# About this exercise
Please print the entries exactly, omitting each image.
[Opening Data provided section]
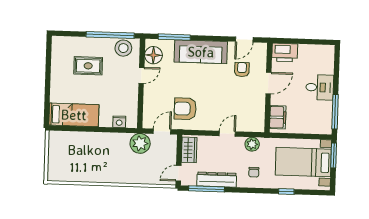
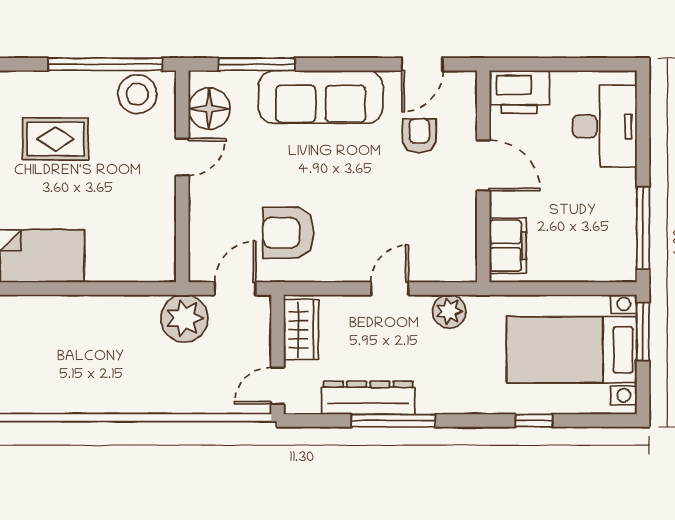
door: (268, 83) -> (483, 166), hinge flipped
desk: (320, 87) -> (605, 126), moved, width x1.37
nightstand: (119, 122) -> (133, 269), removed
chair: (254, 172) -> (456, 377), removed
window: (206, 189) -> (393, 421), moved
[Closing Data provided section]
# Reply
door: (268, 83) -> (483, 166), hinge flipped
desk: (320, 87) -> (605, 126), moved, width x1.37
nightstand: (119, 122) -> (133, 269), removed
chair: (254, 172) -> (456, 377), removed
window: (206, 189) -> (393, 421), moved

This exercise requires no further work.